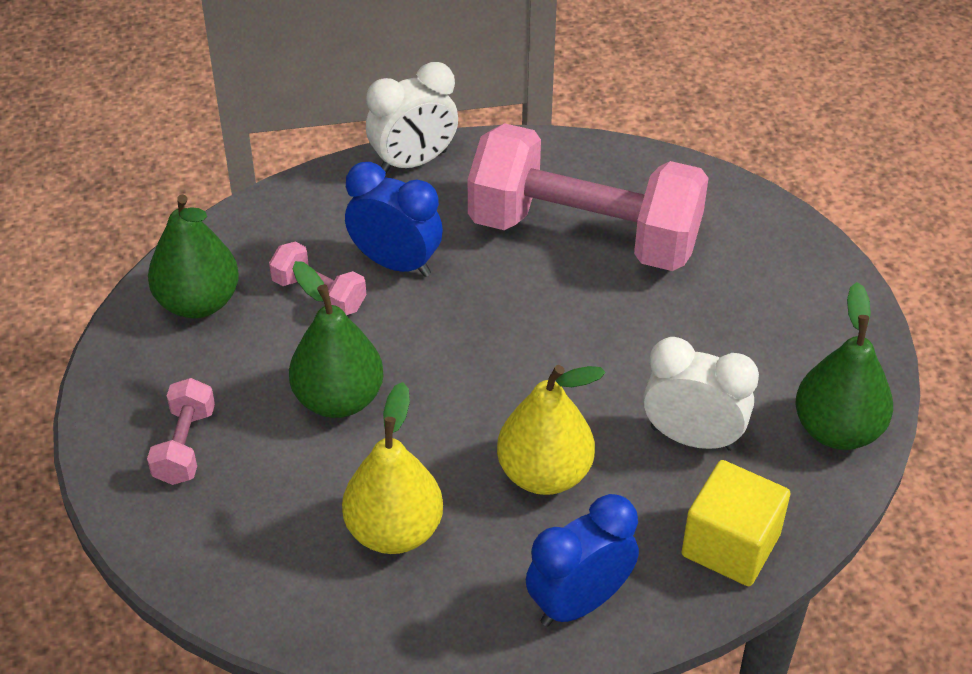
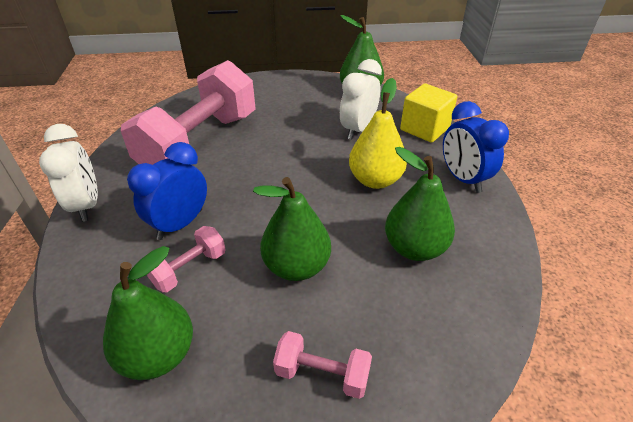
camera: 80 degrees left, 5 degrees down
yellow pear [342,382,443,554] -> green pear [385,147,455,261]

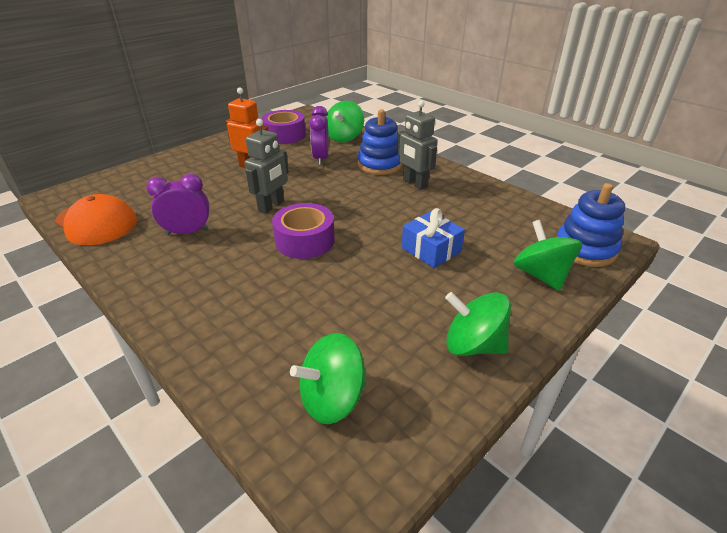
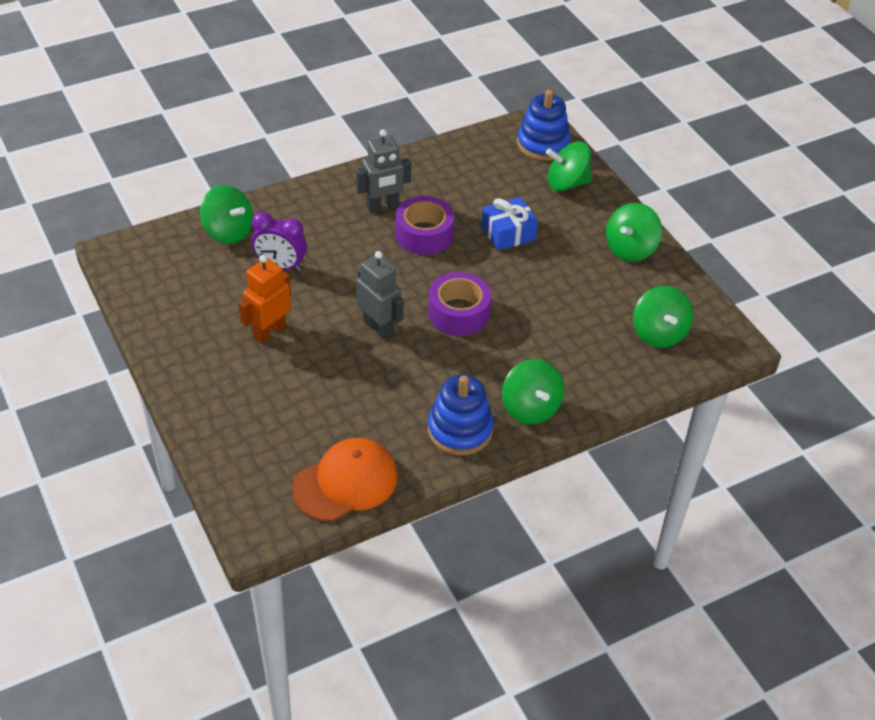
camera: 75 degrees left, 10 degrees up
purple clock [146,174,209,235] -> none
purple tape [262,110,306,144] -> purple tape moved to [395,196,454,255]
blue stacking toy [358,109,403,175] -> blue stacking toy moved to [428,375,494,455]
none -> green spinning top [502,359,564,424]

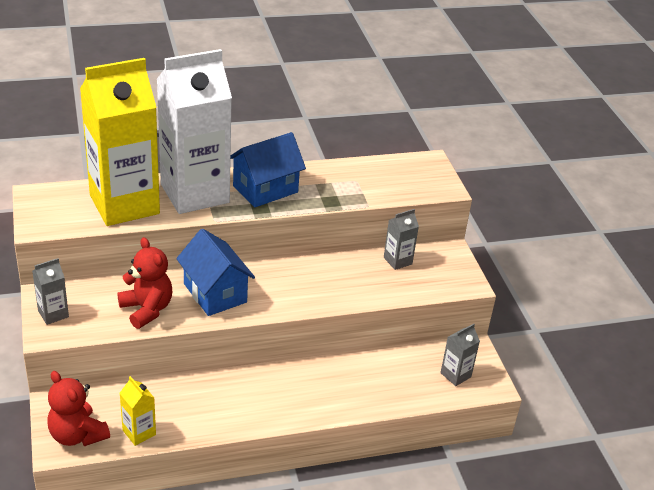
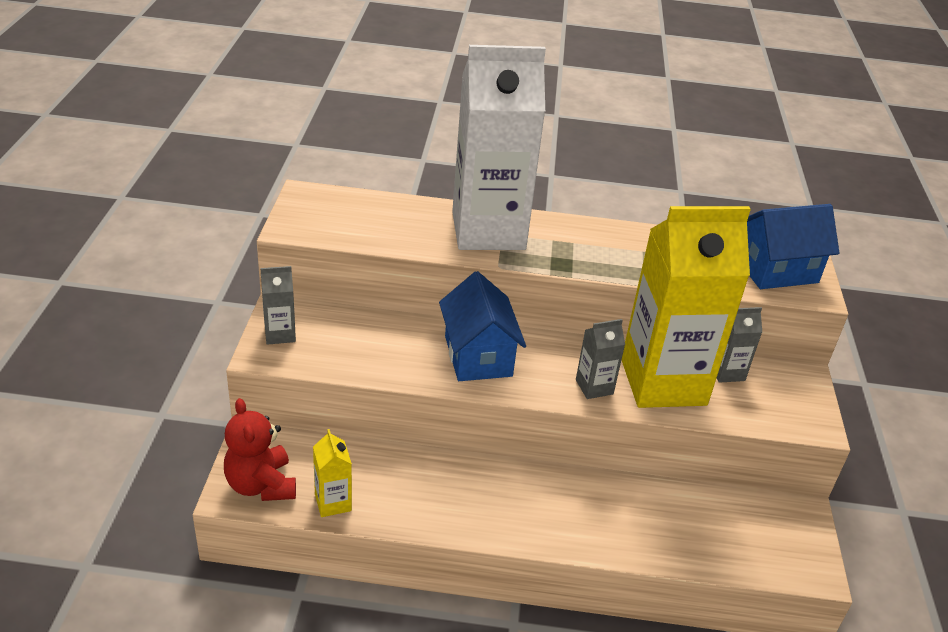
camera: 20 degrees right, 0 degrees up
yellow carton [80,58,160,226] -> yellow carton moved to [622,206,751,408]
red teddy bear [117,237,172,329] -> none
blue house [231,132,306,207] -> blue house moved to [747,204,839,289]
grey carton [440,324,480,386] -> grey carton moved to [576,319,625,399]

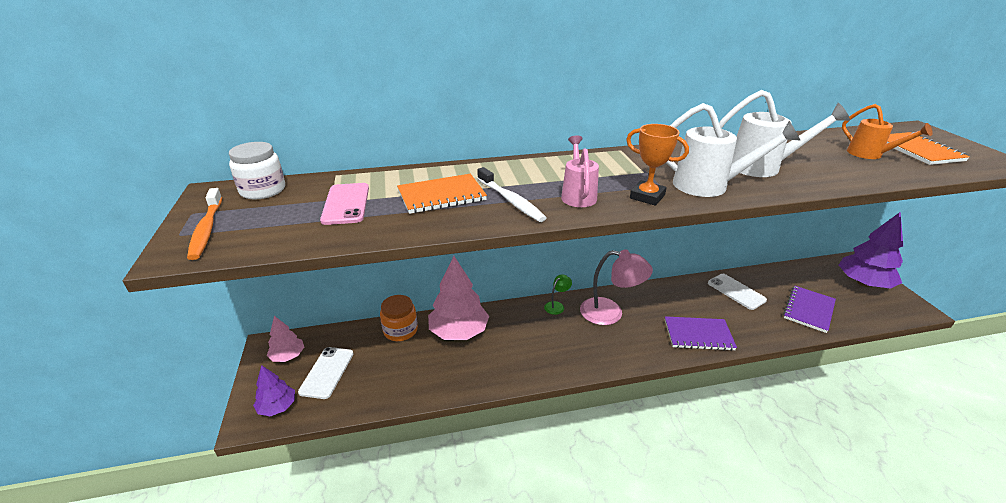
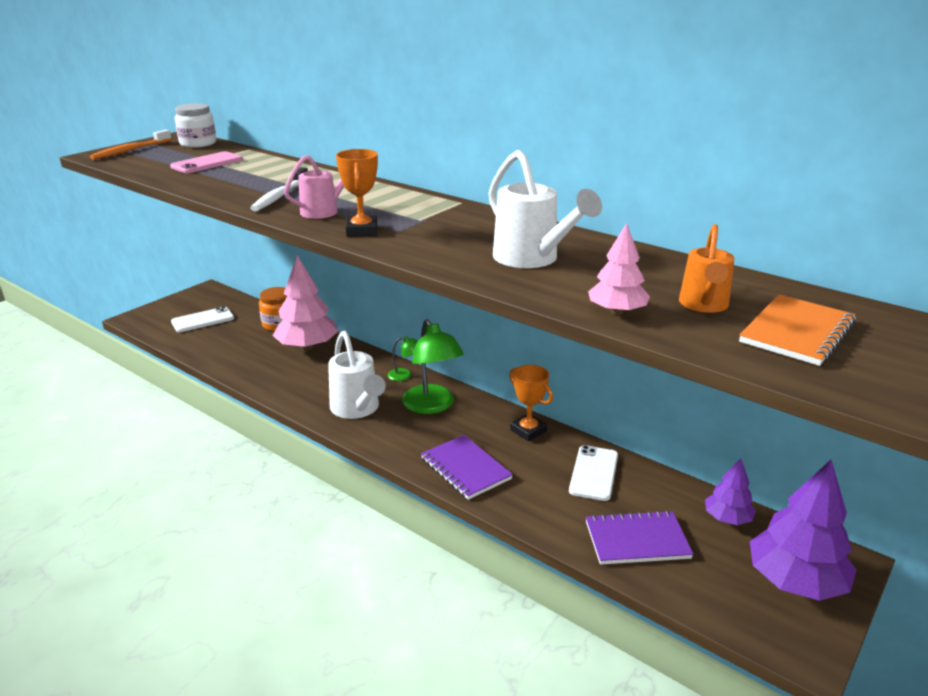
camera: 50 degrees right, 5 degrees down
purple tree [253,365,295,416] -> purple tree moved to [705,458,756,525]
pink tree [267,316,304,362] -> pink tree moved to [588,223,650,315]
orange notebook [397,174,487,214] -> none
pink lamp [580,249,653,325] -> green lamp [402,319,464,414]
white watering can [666,103,801,197] -> white watering can moved to [328,331,386,419]
none -> orange trophy [509,365,553,441]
——————
Before duplicating the entries above, strip out the pictures and keep the rest exact.

## RESULT OF THE EXERCISE:
camera: 80 degrees left, 5 degrees down
yellow pear [342,382,443,554] -> green pear [385,147,455,261]

camera: 75 degrees left, 10 degrees up
purple clock [146,174,209,235] -> none
purple tape [262,110,306,144] -> purple tape moved to [395,196,454,255]
blue stacking toy [358,109,403,175] -> blue stacking toy moved to [428,375,494,455]
none -> green spinning top [502,359,564,424]

camera: 20 degrees right, 0 degrees up
yellow carton [80,58,160,226] -> yellow carton moved to [622,206,751,408]
red teddy bear [117,237,172,329] -> none
blue house [231,132,306,207] -> blue house moved to [747,204,839,289]
grey carton [440,324,480,386] -> grey carton moved to [576,319,625,399]

camera: 50 degrees right, 5 degrees down
purple tree [253,365,295,416] -> purple tree moved to [705,458,756,525]
pink tree [267,316,304,362] -> pink tree moved to [588,223,650,315]
orange notebook [397,174,487,214] -> none
pink lamp [580,249,653,325] -> green lamp [402,319,464,414]
white watering can [666,103,801,197] -> white watering can moved to [328,331,386,419]
none -> orange trophy [509,365,553,441]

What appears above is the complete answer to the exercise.